WHAT TO PRODUCE
In the records below, find the line with "J1 pin 2: GND -> N020" and repeat it and every line after it, exactly, without any pictures.

GIVEN RECORDS
*** Begin section ***

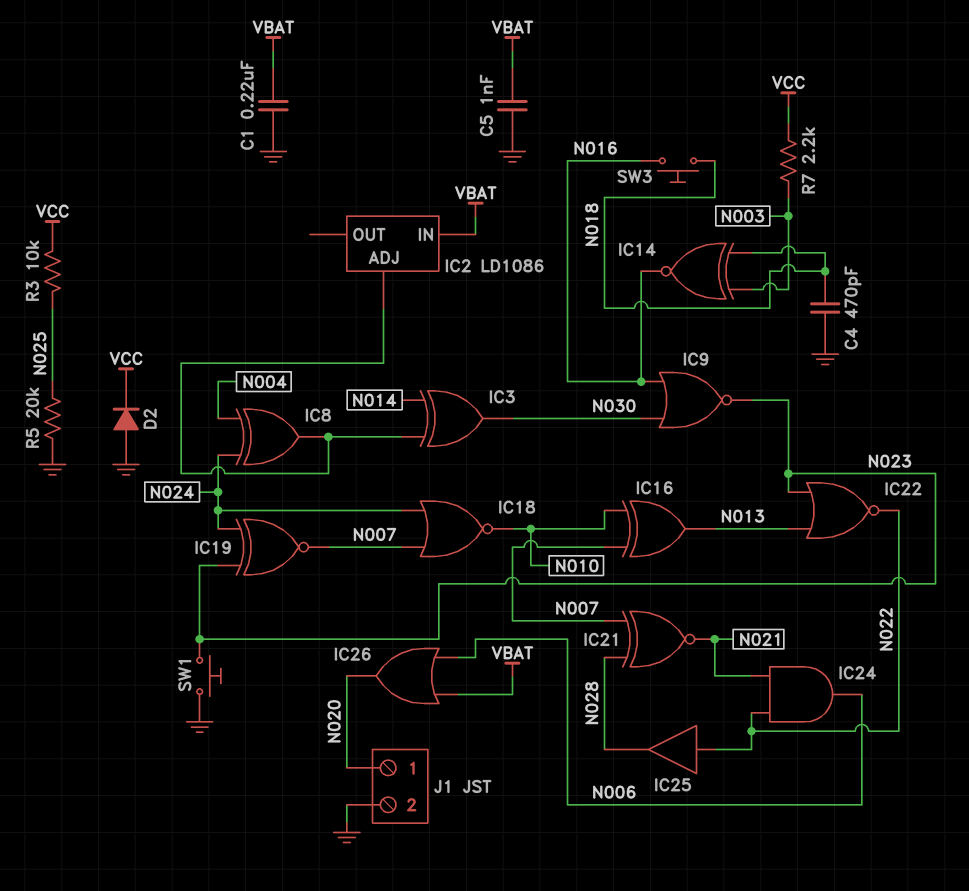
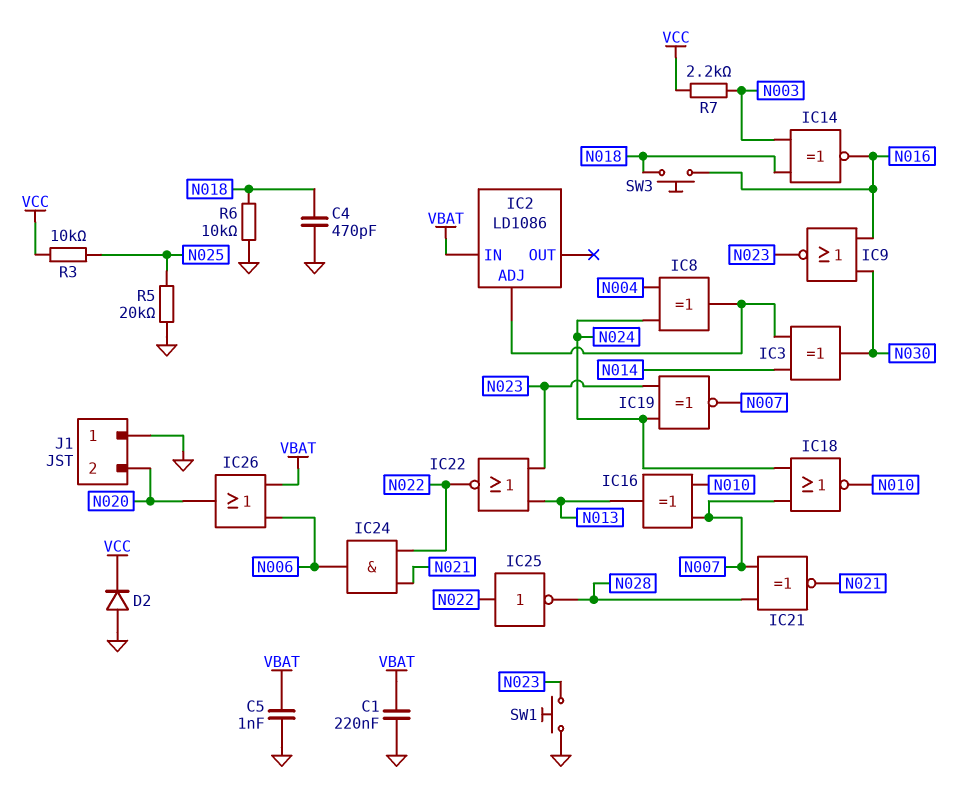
IC25: buffer (in N022, out N028) -> NOT (in N022, out N028)
J1 pin 1: N020 -> GND
J1 pin 2: GND -> N020
R6: none -> 10k (GND, N018)

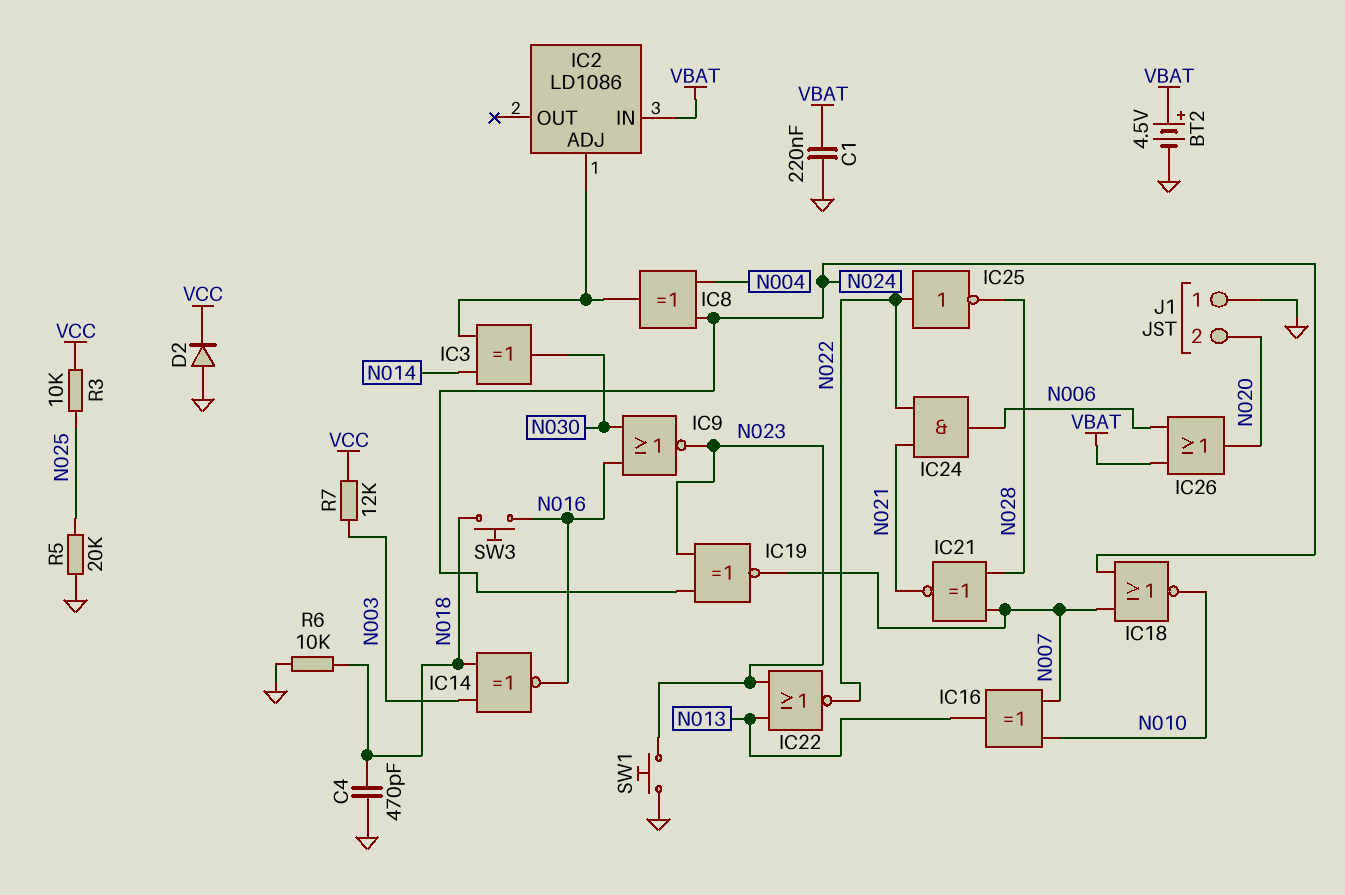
BT2: none -> 4.5V (plus VBAT, minus GND)
C5: 1nF (GND, VBAT) -> none
R7: 2.2k (N003, VCC) -> 12k (N003, VCC)

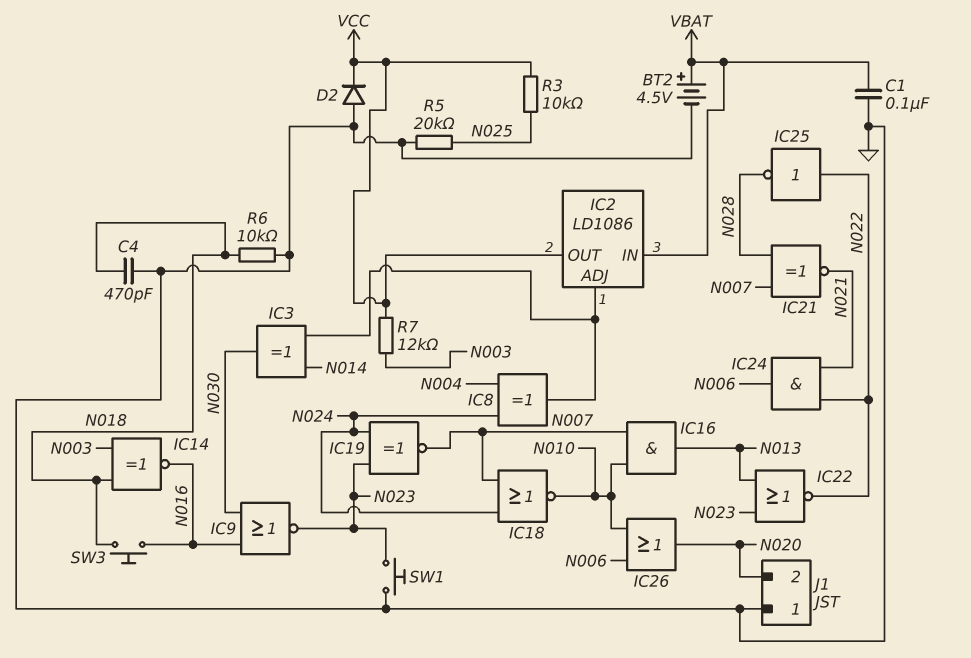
C1: 220nF (GND, VBAT) -> 100nF (GND, VBAT)
IC2 pin OUT: none -> VCC
IC16: XOR (in N007, in N010, out N013) -> AND (in N007, in N010, out N013)
IC26: OR (in N006, in VBAT, out N020) -> OR (in N006, in N010, out N020)

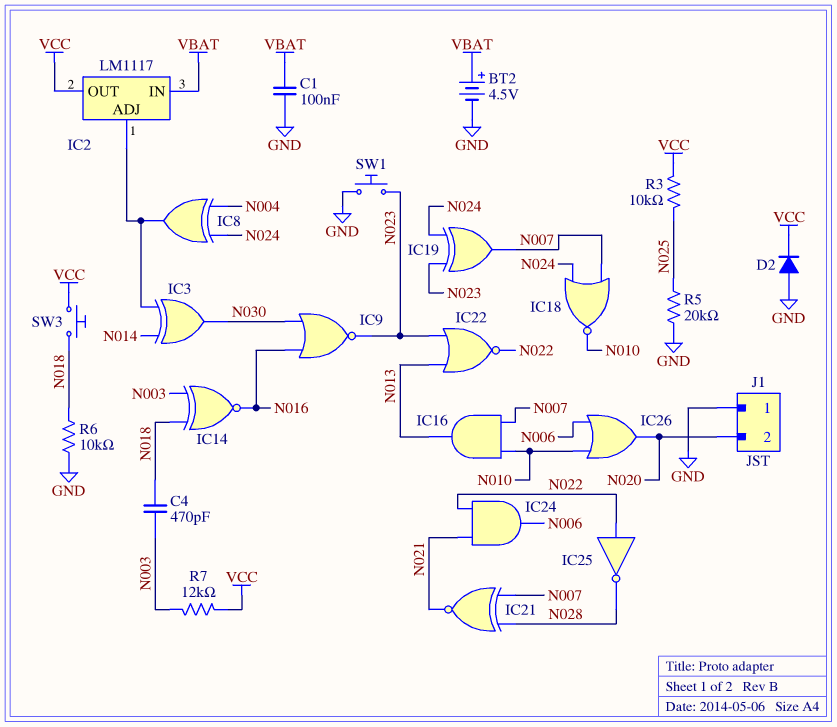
C4: 470pF (GND, N018) -> 470pF (N003, N018)
IC2: LD1086 -> LM1117
IC19: XNOR (in N023, in N024, out N007) -> XOR (in N023, in N024, out N007)
SW3: button (N016, N018) -> button (N018, VCC)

*** End section ***

ANSWER TO THIS TASK
J1 pin 2: GND -> N020
R6: none -> 10k (GND, N018)

BT2: none -> 4.5V (plus VBAT, minus GND)
C5: 1nF (GND, VBAT) -> none
R7: 2.2k (N003, VCC) -> 12k (N003, VCC)

C1: 220nF (GND, VBAT) -> 100nF (GND, VBAT)
IC2 pin OUT: none -> VCC
IC16: XOR (in N007, in N010, out N013) -> AND (in N007, in N010, out N013)
IC26: OR (in N006, in VBAT, out N020) -> OR (in N006, in N010, out N020)

C4: 470pF (GND, N018) -> 470pF (N003, N018)
IC2: LD1086 -> LM1117
IC19: XNOR (in N023, in N024, out N007) -> XOR (in N023, in N024, out N007)
SW3: button (N016, N018) -> button (N018, VCC)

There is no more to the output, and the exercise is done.